→ Task objective: Could you retype the records word for word but without any pictures?

---- Records for the task

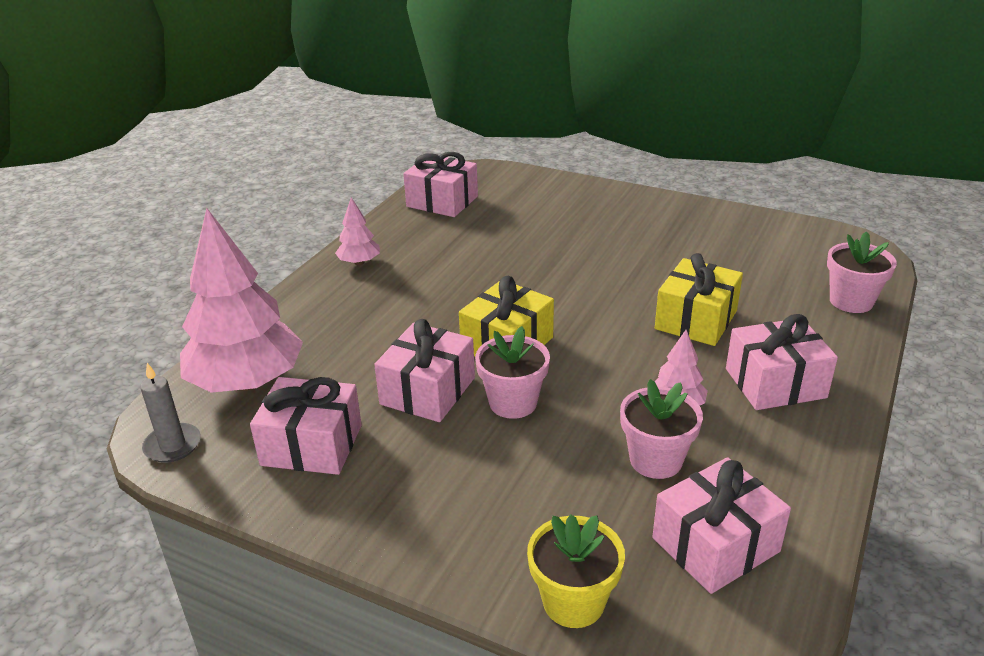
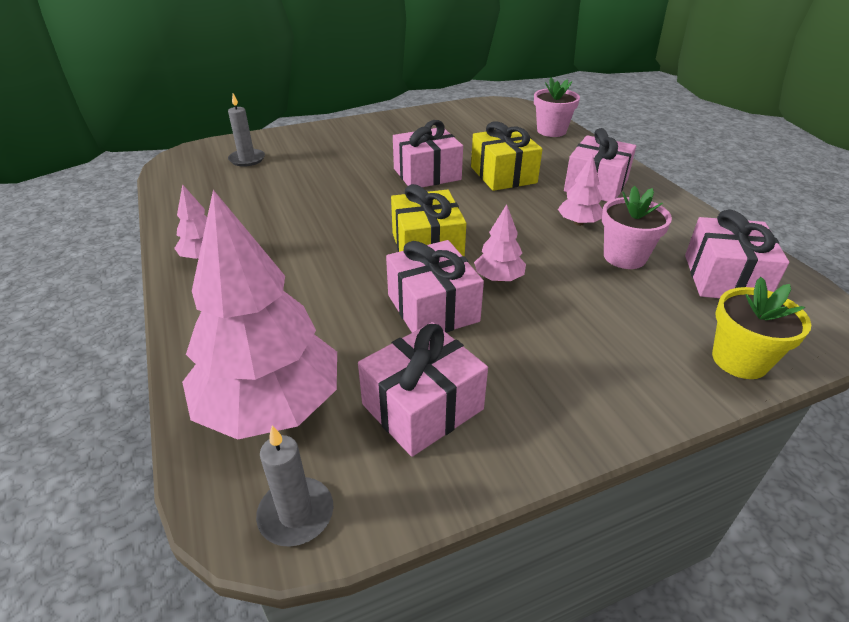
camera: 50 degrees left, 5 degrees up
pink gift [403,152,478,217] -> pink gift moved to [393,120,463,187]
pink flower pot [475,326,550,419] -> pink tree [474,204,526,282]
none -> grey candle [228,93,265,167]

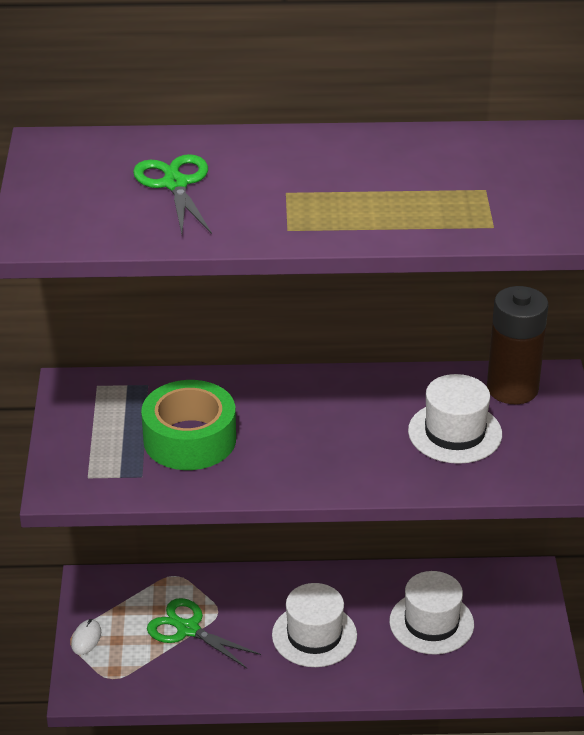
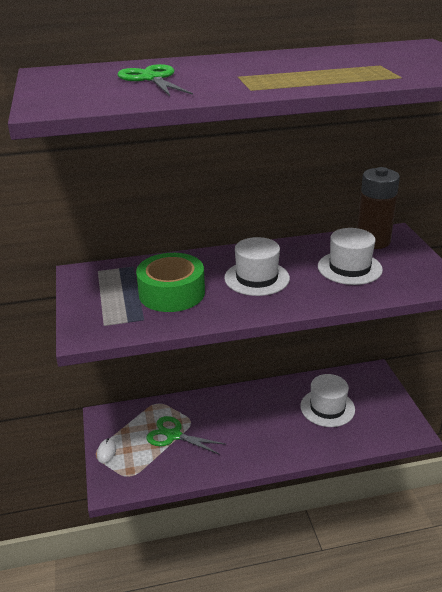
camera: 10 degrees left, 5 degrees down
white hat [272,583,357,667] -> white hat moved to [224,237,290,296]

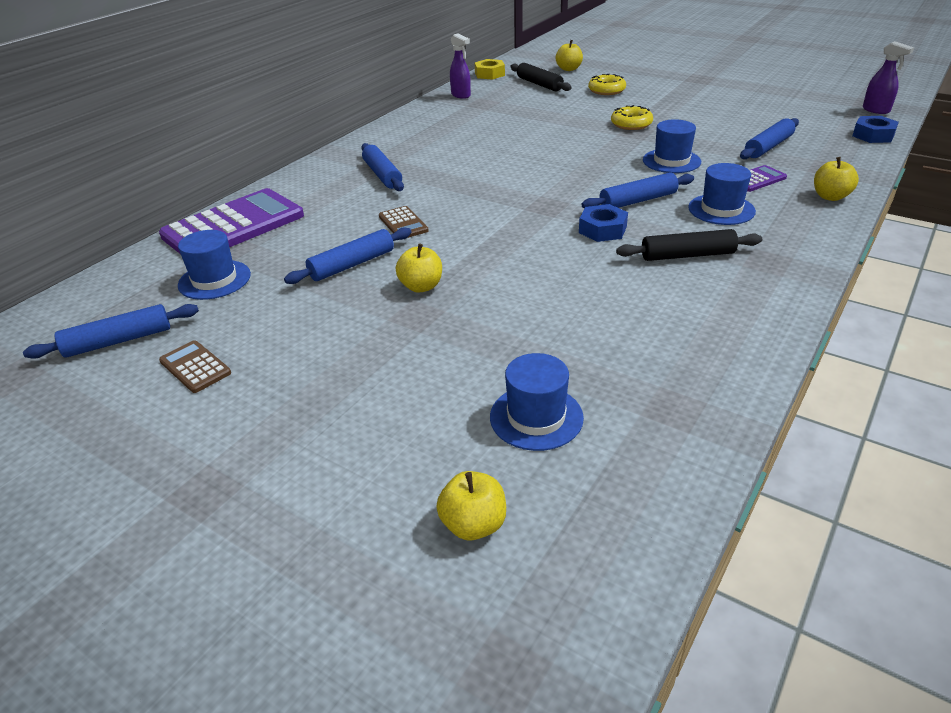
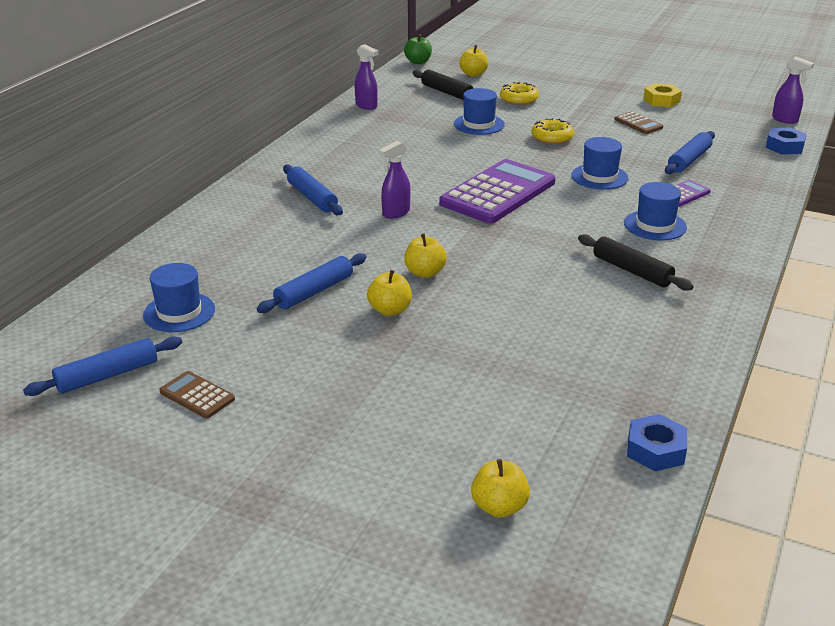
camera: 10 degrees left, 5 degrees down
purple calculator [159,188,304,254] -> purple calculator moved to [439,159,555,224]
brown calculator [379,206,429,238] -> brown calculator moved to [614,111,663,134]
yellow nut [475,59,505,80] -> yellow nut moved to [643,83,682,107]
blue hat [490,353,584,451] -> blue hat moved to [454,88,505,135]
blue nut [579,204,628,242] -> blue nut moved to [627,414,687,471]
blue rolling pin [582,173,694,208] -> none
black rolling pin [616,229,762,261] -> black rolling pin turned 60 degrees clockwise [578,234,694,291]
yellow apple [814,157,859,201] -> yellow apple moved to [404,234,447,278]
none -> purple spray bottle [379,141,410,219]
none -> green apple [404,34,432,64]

--------

→ Solution below:
camera: 50 degrees left, 5 degrees up
pink gift [403,152,478,217] -> pink gift moved to [393,120,463,187]
pink flower pot [475,326,550,419] -> pink tree [474,204,526,282]
none -> grey candle [228,93,265,167]

camera: 10 degrees left, 5 degrees down
white hat [272,583,357,667] -> white hat moved to [224,237,290,296]

camera: 10 degrees left, 5 degrees down
purple calculator [159,188,304,254] -> purple calculator moved to [439,159,555,224]
brown calculator [379,206,429,238] -> brown calculator moved to [614,111,663,134]
yellow nut [475,59,505,80] -> yellow nut moved to [643,83,682,107]
blue hat [490,353,584,451] -> blue hat moved to [454,88,505,135]
blue nut [579,204,628,242] -> blue nut moved to [627,414,687,471]
blue rolling pin [582,173,694,208] -> none
black rolling pin [616,229,762,261] -> black rolling pin turned 60 degrees clockwise [578,234,694,291]
yellow apple [814,157,859,201] -> yellow apple moved to [404,234,447,278]
none -> purple spray bottle [379,141,410,219]
none -> green apple [404,34,432,64]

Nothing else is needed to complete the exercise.